◆ REQUIRED ACTION:
Each line from the beginning of the entries below through the line that includes "C103: 100nF (COM, NET19)" must be returned exactly as given.

----- DATA UNDER STUDY -----

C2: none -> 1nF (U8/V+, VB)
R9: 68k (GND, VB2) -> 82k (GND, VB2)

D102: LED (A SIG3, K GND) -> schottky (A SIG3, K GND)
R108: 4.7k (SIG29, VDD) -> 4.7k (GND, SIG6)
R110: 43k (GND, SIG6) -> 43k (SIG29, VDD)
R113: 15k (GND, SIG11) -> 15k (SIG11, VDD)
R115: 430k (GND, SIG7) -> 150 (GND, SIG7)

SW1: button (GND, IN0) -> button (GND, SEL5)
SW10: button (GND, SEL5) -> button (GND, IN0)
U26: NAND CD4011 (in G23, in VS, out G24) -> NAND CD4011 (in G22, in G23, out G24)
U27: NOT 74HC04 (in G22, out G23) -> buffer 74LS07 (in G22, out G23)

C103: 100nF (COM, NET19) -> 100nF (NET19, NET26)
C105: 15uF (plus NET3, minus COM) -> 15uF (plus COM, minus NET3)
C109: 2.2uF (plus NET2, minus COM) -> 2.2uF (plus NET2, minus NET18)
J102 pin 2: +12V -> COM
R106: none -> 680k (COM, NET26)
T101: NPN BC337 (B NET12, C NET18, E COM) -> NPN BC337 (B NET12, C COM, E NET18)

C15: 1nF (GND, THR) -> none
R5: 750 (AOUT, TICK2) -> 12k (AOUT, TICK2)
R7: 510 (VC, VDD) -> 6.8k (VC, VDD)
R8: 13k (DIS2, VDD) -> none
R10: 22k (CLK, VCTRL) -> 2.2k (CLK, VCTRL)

-----

◆ EXPECTED ANSWER:
C2: none -> 1nF (U8/V+, VB)
R9: 68k (GND, VB2) -> 82k (GND, VB2)

D102: LED (A SIG3, K GND) -> schottky (A SIG3, K GND)
R108: 4.7k (SIG29, VDD) -> 4.7k (GND, SIG6)
R110: 43k (GND, SIG6) -> 43k (SIG29, VDD)
R113: 15k (GND, SIG11) -> 15k (SIG11, VDD)
R115: 430k (GND, SIG7) -> 150 (GND, SIG7)

SW1: button (GND, IN0) -> button (GND, SEL5)
SW10: button (GND, SEL5) -> button (GND, IN0)
U26: NAND CD4011 (in G23, in VS, out G24) -> NAND CD4011 (in G22, in G23, out G24)
U27: NOT 74HC04 (in G22, out G23) -> buffer 74LS07 (in G22, out G23)

C103: 100nF (COM, NET19) -> 100nF (NET19, NET26)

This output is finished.